EXERCISE GOAL:
Please output the following records exactly. Leave every image out.

++++++++++++++++++++

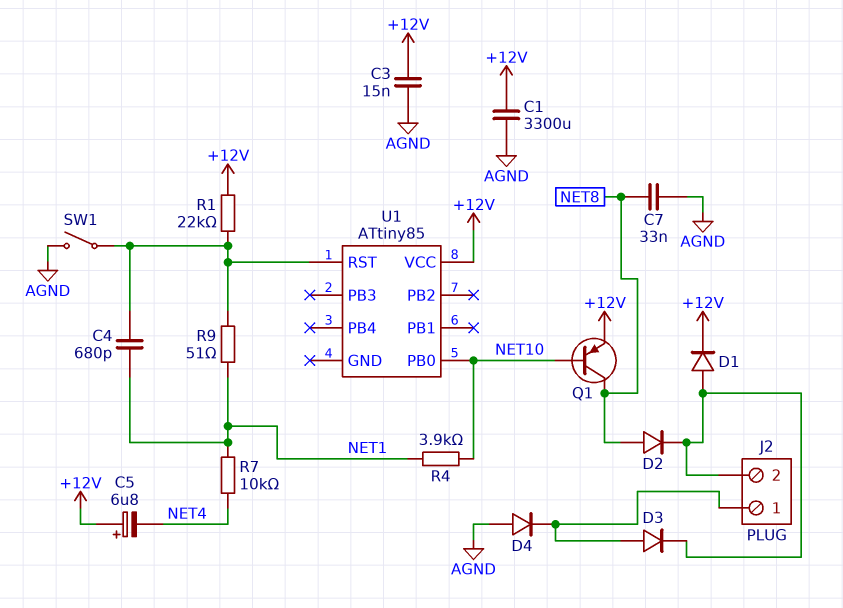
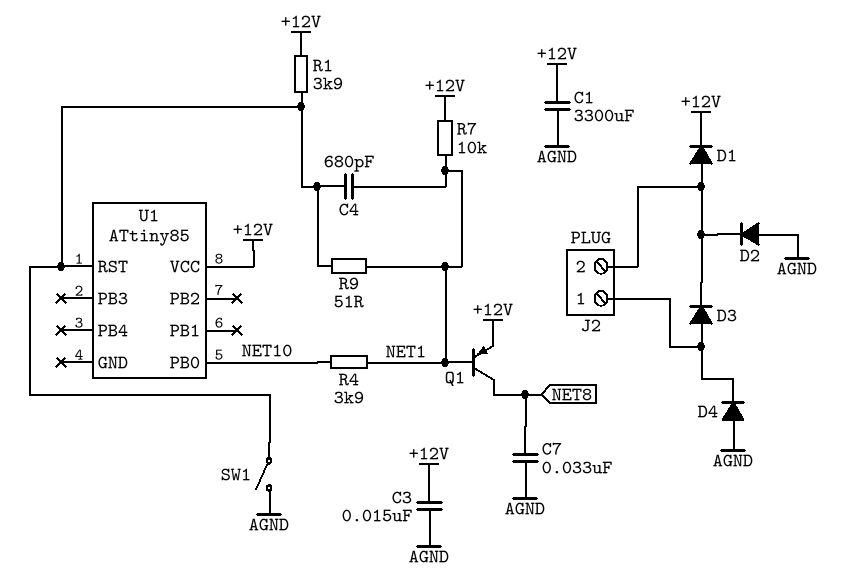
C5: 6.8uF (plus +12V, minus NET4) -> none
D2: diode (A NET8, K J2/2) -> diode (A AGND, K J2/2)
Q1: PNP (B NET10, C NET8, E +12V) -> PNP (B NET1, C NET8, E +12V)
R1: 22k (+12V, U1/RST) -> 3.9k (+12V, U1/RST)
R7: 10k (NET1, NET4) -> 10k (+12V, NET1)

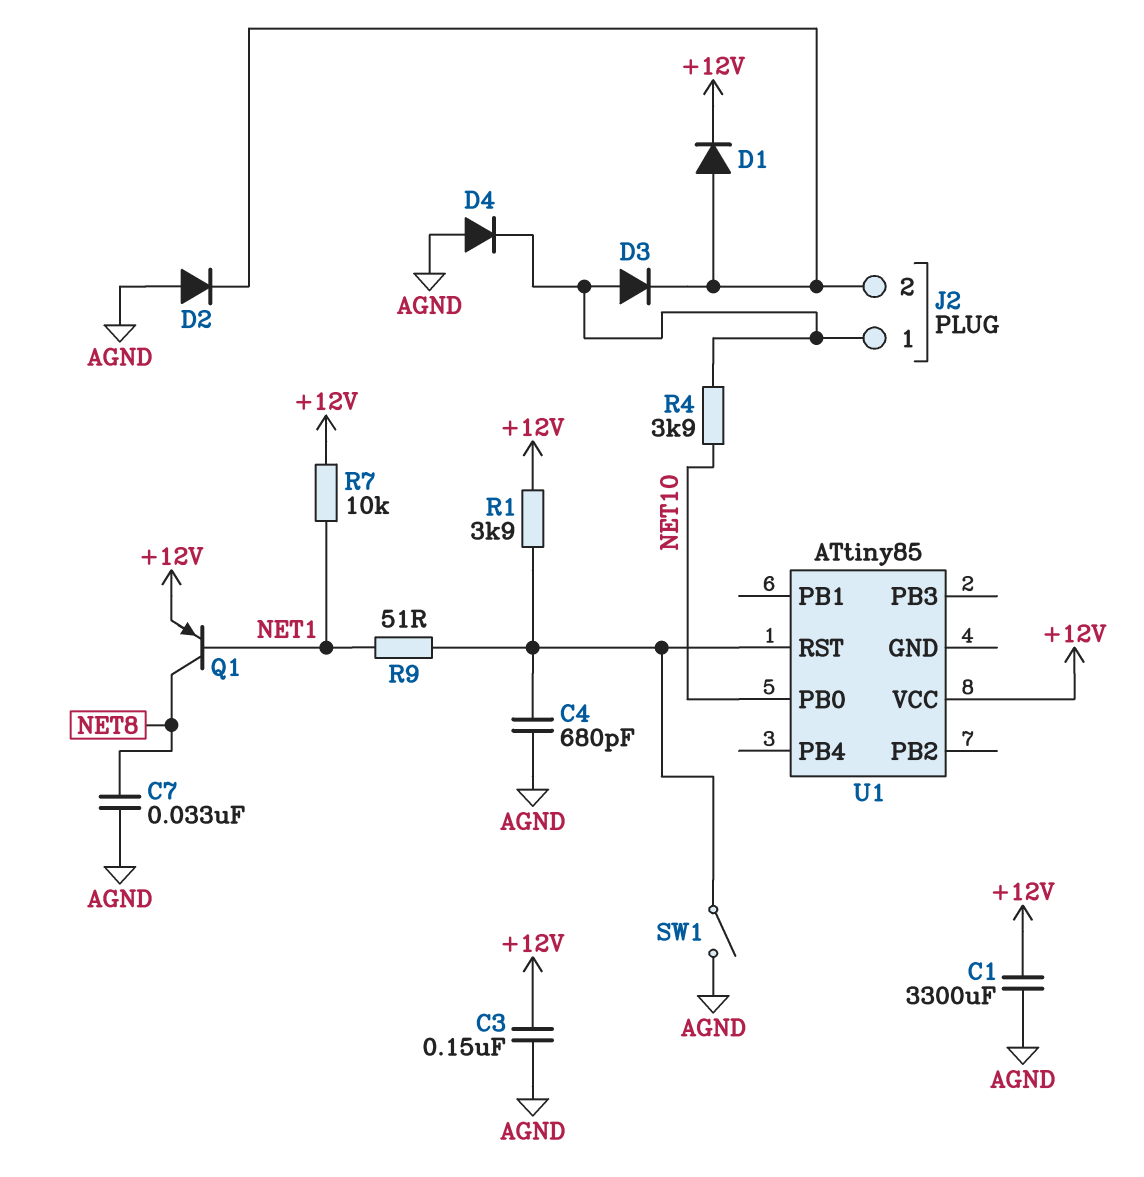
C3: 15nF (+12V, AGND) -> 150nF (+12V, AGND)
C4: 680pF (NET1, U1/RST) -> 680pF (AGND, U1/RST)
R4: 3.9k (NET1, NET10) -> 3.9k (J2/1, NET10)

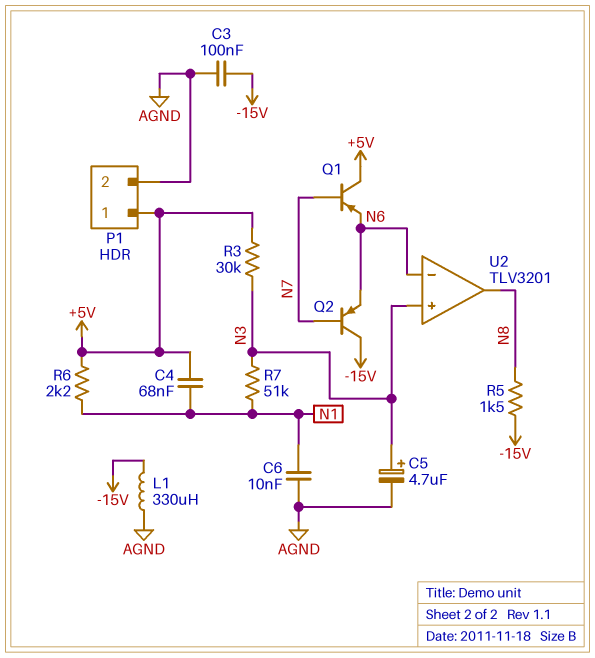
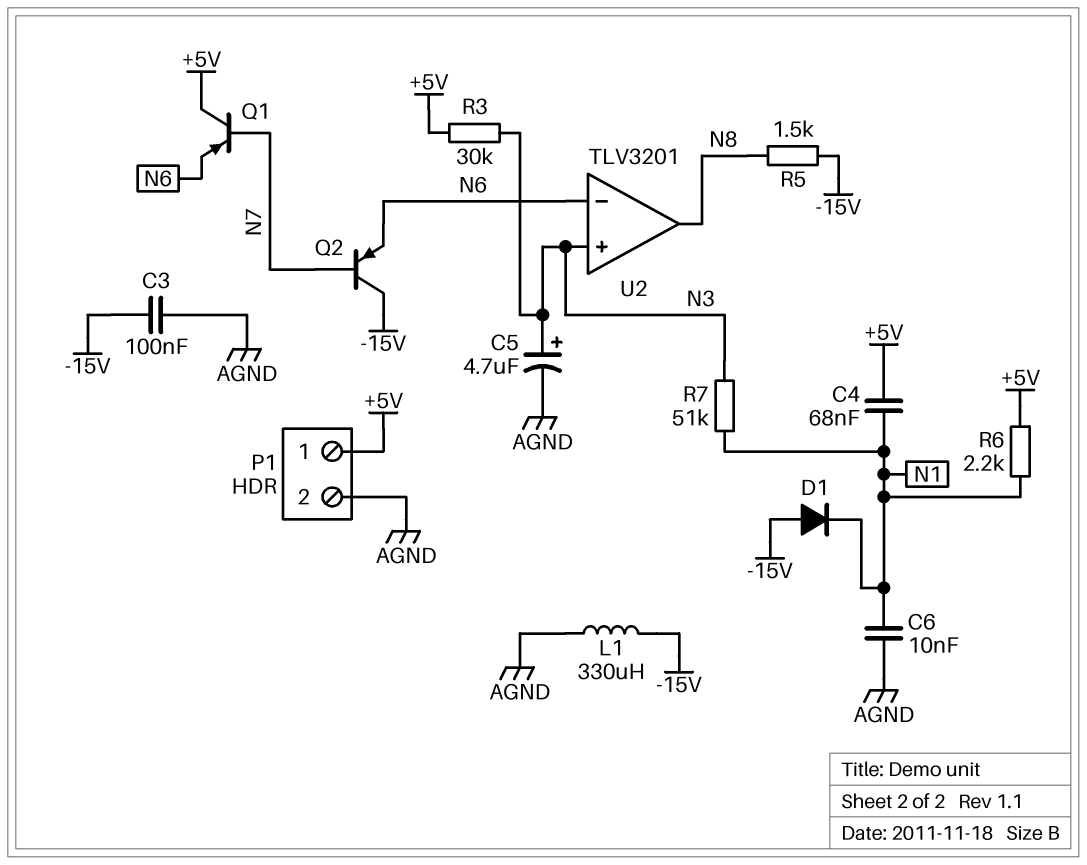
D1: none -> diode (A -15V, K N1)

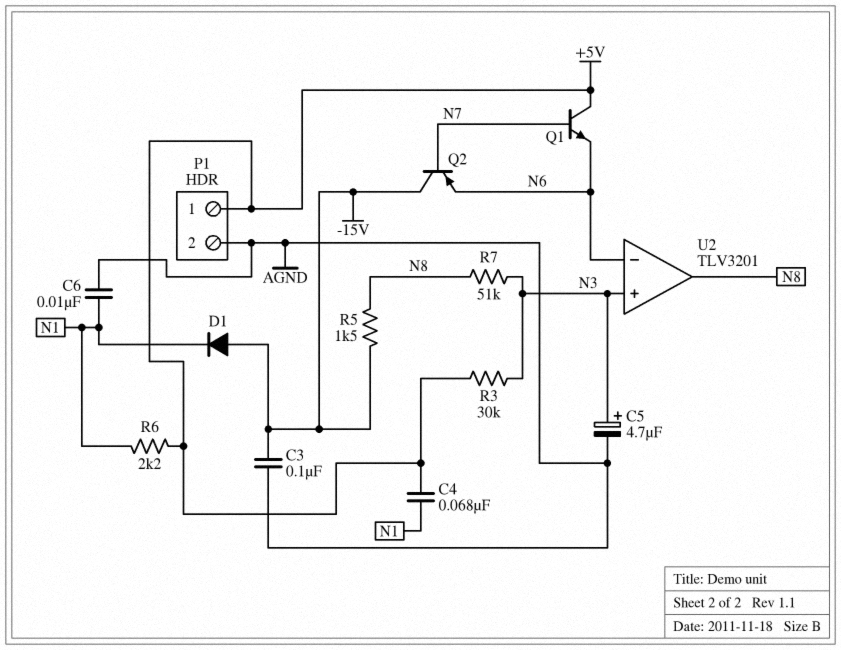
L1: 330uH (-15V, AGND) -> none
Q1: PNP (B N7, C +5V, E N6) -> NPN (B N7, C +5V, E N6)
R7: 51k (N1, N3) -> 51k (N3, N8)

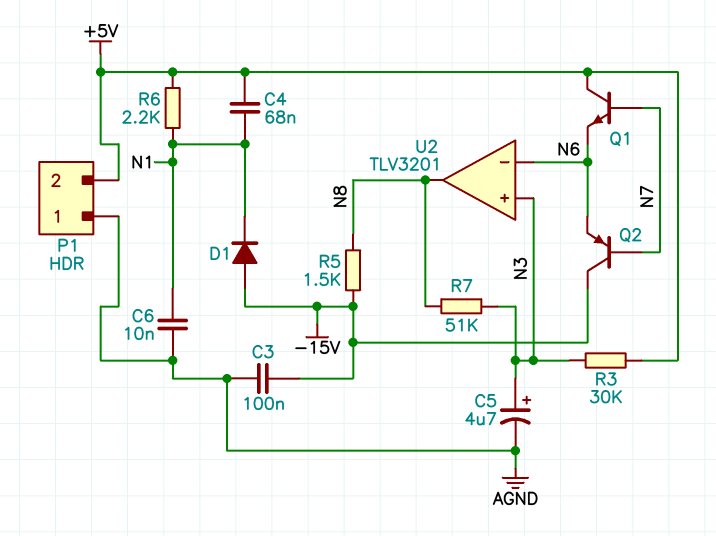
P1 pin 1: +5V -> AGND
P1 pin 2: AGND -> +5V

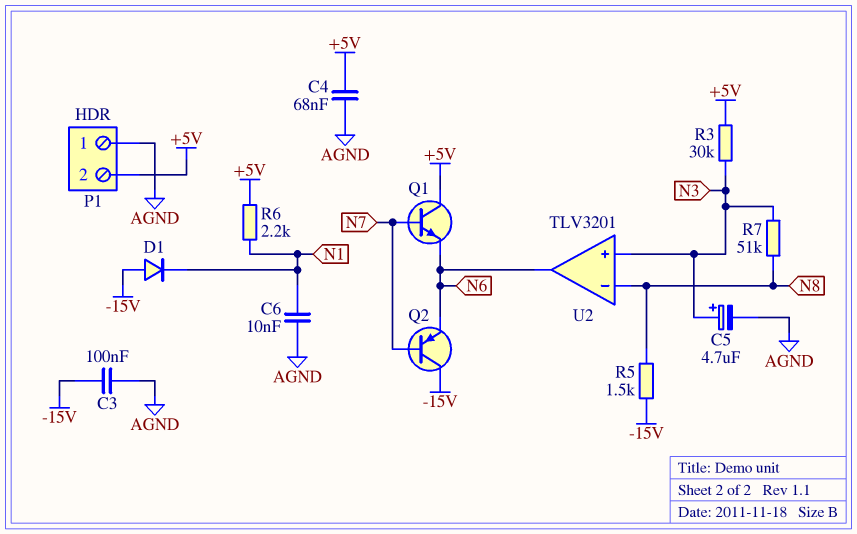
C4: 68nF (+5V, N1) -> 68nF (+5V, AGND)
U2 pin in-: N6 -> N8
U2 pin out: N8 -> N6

++++++++++++++++++++

EXERCISE ANSWER:
C5: 6.8uF (plus +12V, minus NET4) -> none
D2: diode (A NET8, K J2/2) -> diode (A AGND, K J2/2)
Q1: PNP (B NET10, C NET8, E +12V) -> PNP (B NET1, C NET8, E +12V)
R1: 22k (+12V, U1/RST) -> 3.9k (+12V, U1/RST)
R7: 10k (NET1, NET4) -> 10k (+12V, NET1)

C3: 15nF (+12V, AGND) -> 150nF (+12V, AGND)
C4: 680pF (NET1, U1/RST) -> 680pF (AGND, U1/RST)
R4: 3.9k (NET1, NET10) -> 3.9k (J2/1, NET10)

D1: none -> diode (A -15V, K N1)

L1: 330uH (-15V, AGND) -> none
Q1: PNP (B N7, C +5V, E N6) -> NPN (B N7, C +5V, E N6)
R7: 51k (N1, N3) -> 51k (N3, N8)

P1 pin 1: +5V -> AGND
P1 pin 2: AGND -> +5V

C4: 68nF (+5V, N1) -> 68nF (+5V, AGND)
U2 pin in-: N6 -> N8
U2 pin out: N8 -> N6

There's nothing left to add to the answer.